BEGIN TASK MATERIAL

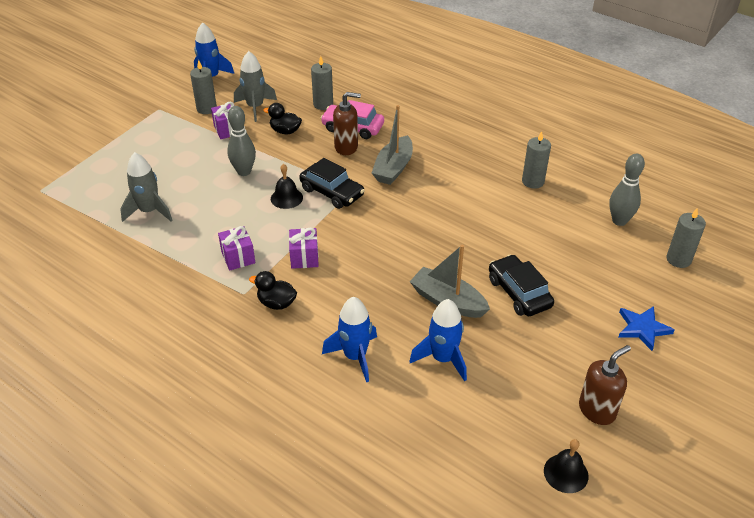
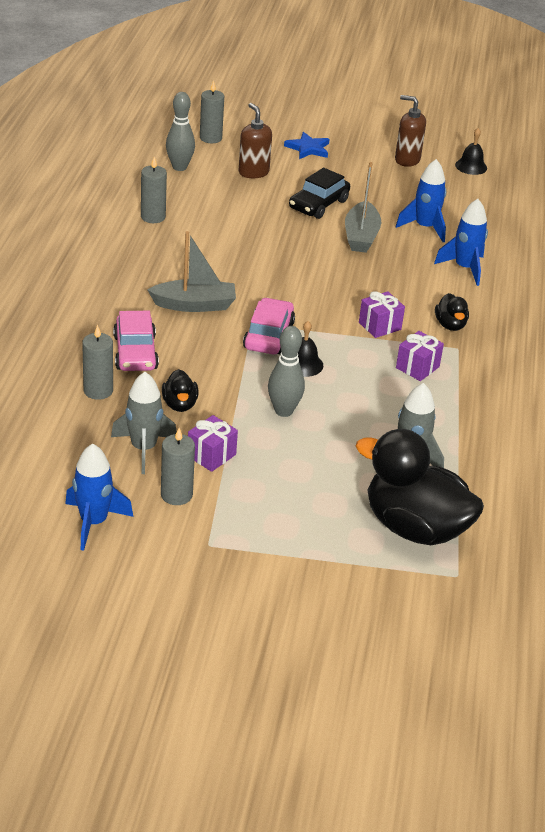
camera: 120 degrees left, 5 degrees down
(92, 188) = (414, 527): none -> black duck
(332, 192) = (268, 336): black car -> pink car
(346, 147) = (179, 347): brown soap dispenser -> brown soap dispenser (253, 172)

END TASK MATERIAL
BEGIN TASK MATERIAL

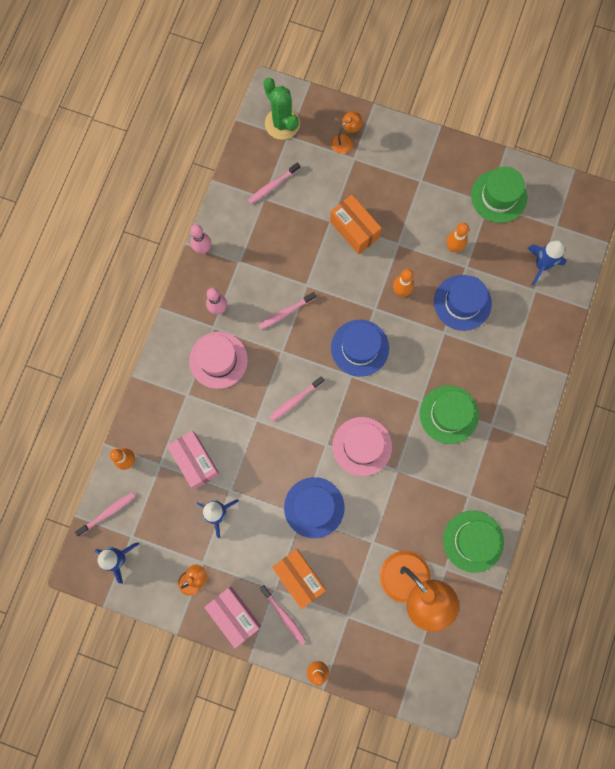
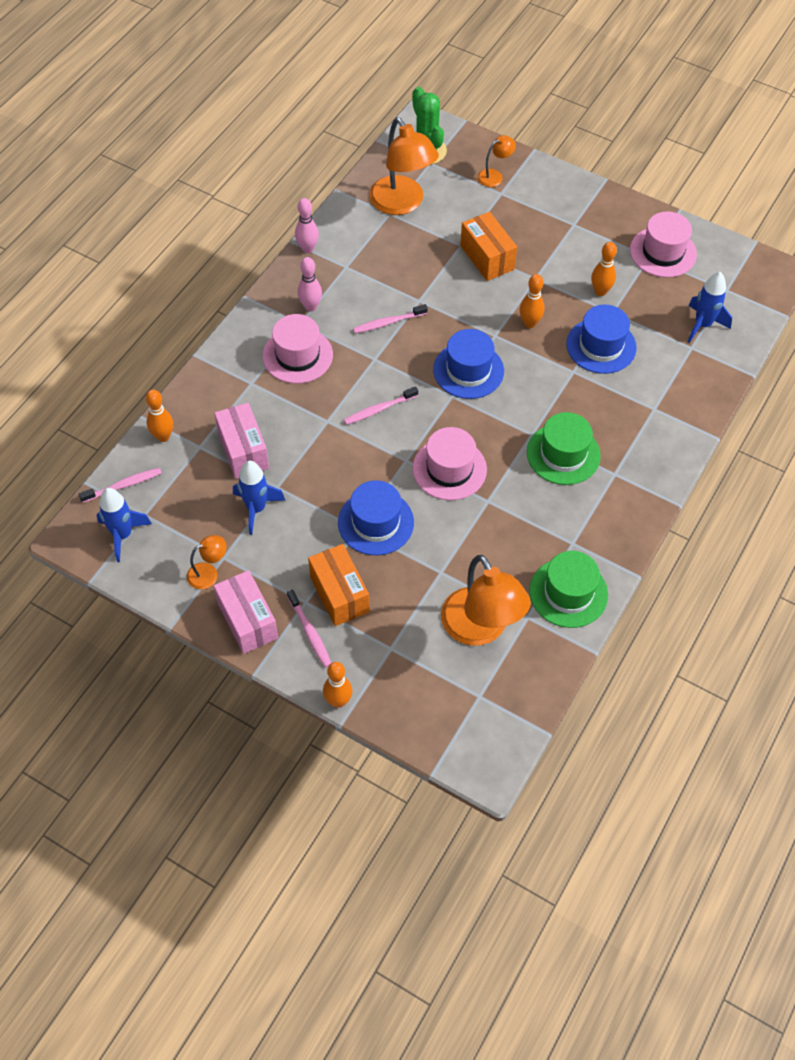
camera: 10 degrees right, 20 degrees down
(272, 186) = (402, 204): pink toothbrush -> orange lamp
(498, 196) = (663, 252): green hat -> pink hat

END TASK MATERIAL

- REQUIRED WORK -
Pull out all lines from the entries above in which the word "camera" appears.

- TASK RESPONSE -
camera: 120 degrees left, 5 degrees down
camera: 10 degrees right, 20 degrees down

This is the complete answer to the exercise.